• **ENTRIES PROVIDED**:
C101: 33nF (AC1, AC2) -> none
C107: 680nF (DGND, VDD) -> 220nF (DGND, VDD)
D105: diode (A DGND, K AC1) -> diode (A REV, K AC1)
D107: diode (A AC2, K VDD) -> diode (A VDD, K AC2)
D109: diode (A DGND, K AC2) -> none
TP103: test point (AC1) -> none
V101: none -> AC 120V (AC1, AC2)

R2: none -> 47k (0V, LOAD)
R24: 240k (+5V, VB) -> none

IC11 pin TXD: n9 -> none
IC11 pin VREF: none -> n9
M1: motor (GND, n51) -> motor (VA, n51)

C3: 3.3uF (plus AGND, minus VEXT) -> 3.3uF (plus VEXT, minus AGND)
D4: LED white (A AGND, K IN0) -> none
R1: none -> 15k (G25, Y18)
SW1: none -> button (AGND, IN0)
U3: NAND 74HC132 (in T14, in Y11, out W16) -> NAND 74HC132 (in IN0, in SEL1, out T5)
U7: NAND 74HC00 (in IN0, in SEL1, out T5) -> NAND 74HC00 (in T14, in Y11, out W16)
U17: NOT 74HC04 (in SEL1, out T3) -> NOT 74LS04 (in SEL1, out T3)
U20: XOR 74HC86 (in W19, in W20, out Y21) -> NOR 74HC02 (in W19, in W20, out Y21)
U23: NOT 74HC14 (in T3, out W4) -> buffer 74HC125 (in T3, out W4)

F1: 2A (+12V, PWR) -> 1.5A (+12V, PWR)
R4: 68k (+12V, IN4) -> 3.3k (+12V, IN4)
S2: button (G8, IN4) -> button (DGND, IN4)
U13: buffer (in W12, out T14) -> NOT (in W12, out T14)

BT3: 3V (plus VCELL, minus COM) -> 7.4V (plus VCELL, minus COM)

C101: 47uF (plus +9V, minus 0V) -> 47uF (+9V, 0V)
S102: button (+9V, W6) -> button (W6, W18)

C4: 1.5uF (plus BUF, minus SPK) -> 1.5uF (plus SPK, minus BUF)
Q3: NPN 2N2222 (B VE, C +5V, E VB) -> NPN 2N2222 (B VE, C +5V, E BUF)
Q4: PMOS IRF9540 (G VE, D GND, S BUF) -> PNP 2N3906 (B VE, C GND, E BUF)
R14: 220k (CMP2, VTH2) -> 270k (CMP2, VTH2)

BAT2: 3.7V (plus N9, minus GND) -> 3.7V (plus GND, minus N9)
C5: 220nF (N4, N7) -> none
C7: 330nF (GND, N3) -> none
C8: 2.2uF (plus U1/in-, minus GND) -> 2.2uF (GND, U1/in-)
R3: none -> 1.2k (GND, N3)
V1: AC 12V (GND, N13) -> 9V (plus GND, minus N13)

• **WORK ORDER**:
Each entry must appear again in the answer exactly as written.

• **EXERCISE RESPONSE**:
C101: 33nF (AC1, AC2) -> none
C107: 680nF (DGND, VDD) -> 220nF (DGND, VDD)
D105: diode (A DGND, K AC1) -> diode (A REV, K AC1)
D107: diode (A AC2, K VDD) -> diode (A VDD, K AC2)
D109: diode (A DGND, K AC2) -> none
TP103: test point (AC1) -> none
V101: none -> AC 120V (AC1, AC2)

R2: none -> 47k (0V, LOAD)
R24: 240k (+5V, VB) -> none

IC11 pin TXD: n9 -> none
IC11 pin VREF: none -> n9
M1: motor (GND, n51) -> motor (VA, n51)

C3: 3.3uF (plus AGND, minus VEXT) -> 3.3uF (plus VEXT, minus AGND)
D4: LED white (A AGND, K IN0) -> none
R1: none -> 15k (G25, Y18)
SW1: none -> button (AGND, IN0)
U3: NAND 74HC132 (in T14, in Y11, out W16) -> NAND 74HC132 (in IN0, in SEL1, out T5)
U7: NAND 74HC00 (in IN0, in SEL1, out T5) -> NAND 74HC00 (in T14, in Y11, out W16)
U17: NOT 74HC04 (in SEL1, out T3) -> NOT 74LS04 (in SEL1, out T3)
U20: XOR 74HC86 (in W19, in W20, out Y21) -> NOR 74HC02 (in W19, in W20, out Y21)
U23: NOT 74HC14 (in T3, out W4) -> buffer 74HC125 (in T3, out W4)

F1: 2A (+12V, PWR) -> 1.5A (+12V, PWR)
R4: 68k (+12V, IN4) -> 3.3k (+12V, IN4)
S2: button (G8, IN4) -> button (DGND, IN4)
U13: buffer (in W12, out T14) -> NOT (in W12, out T14)

BT3: 3V (plus VCELL, minus COM) -> 7.4V (plus VCELL, minus COM)

C101: 47uF (plus +9V, minus 0V) -> 47uF (+9V, 0V)
S102: button (+9V, W6) -> button (W6, W18)

C4: 1.5uF (plus BUF, minus SPK) -> 1.5uF (plus SPK, minus BUF)
Q3: NPN 2N2222 (B VE, C +5V, E VB) -> NPN 2N2222 (B VE, C +5V, E BUF)
Q4: PMOS IRF9540 (G VE, D GND, S BUF) -> PNP 2N3906 (B VE, C GND, E BUF)
R14: 220k (CMP2, VTH2) -> 270k (CMP2, VTH2)

BAT2: 3.7V (plus N9, minus GND) -> 3.7V (plus GND, minus N9)
C5: 220nF (N4, N7) -> none
C7: 330nF (GND, N3) -> none
C8: 2.2uF (plus U1/in-, minus GND) -> 2.2uF (GND, U1/in-)
R3: none -> 1.2k (GND, N3)
V1: AC 12V (GND, N13) -> 9V (plus GND, minus N13)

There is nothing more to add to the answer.